* [EXERCISE GOAL] Work out how many lines in the data include the string "left"; reply with that number alone.

* [DATA SUPPLIED]
·····

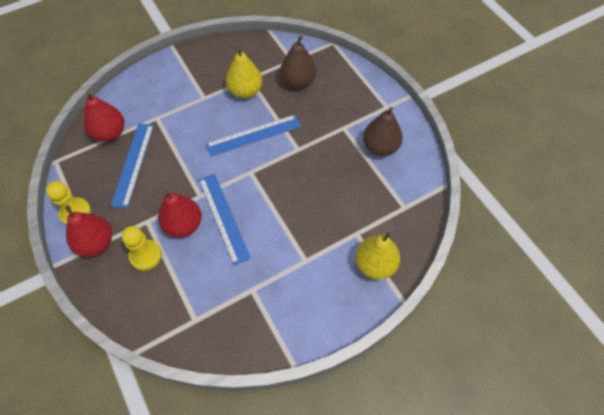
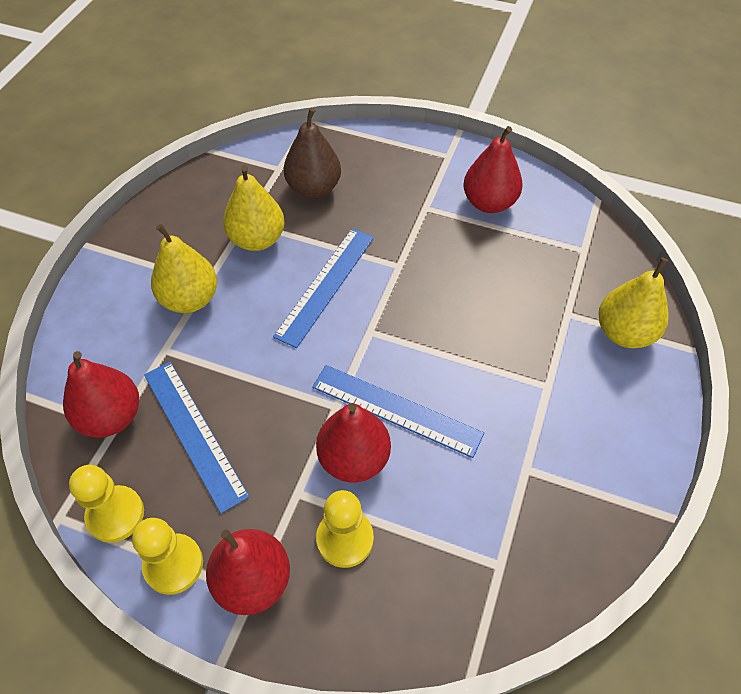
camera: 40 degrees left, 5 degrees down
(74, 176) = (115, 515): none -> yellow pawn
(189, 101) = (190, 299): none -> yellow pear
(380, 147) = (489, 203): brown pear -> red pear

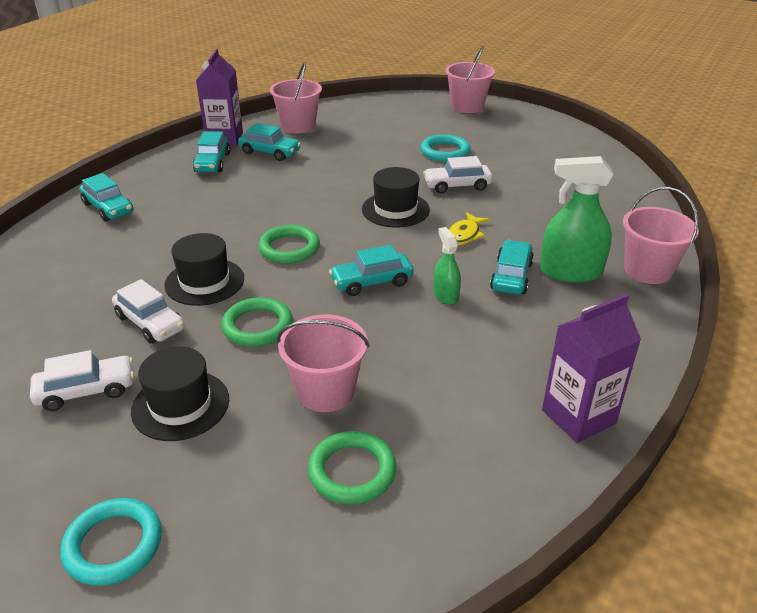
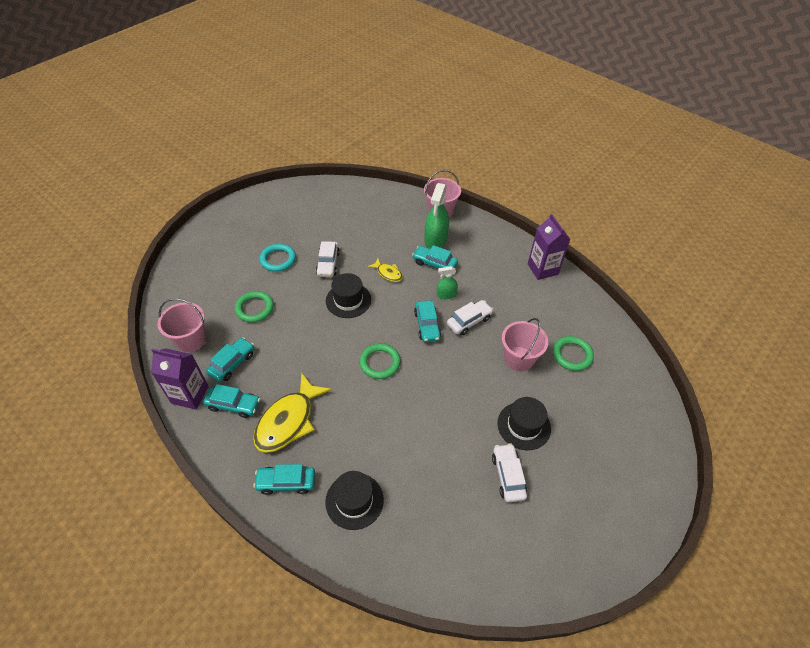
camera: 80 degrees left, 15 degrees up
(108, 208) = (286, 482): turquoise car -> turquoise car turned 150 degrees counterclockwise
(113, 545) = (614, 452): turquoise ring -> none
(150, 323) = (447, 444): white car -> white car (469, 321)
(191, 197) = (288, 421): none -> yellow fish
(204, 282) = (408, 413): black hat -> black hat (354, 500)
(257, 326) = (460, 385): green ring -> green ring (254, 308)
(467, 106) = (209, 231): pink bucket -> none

·····

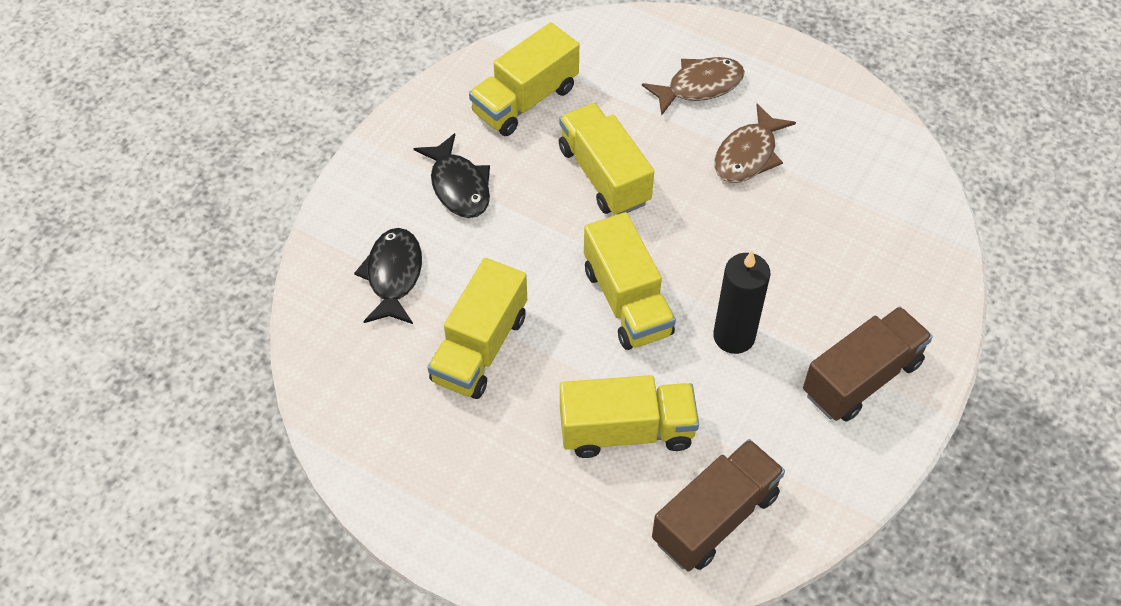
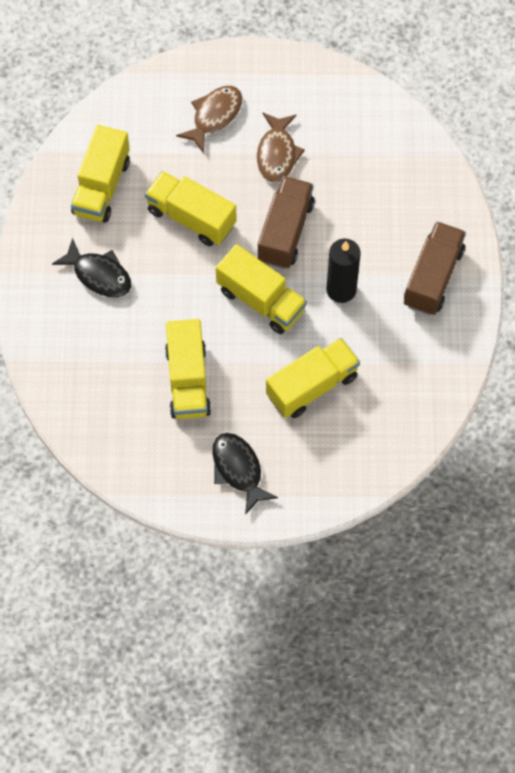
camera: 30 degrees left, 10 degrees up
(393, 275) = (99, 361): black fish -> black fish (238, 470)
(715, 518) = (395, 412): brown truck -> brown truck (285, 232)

·····

* [EXERCISE OUTPUT] 3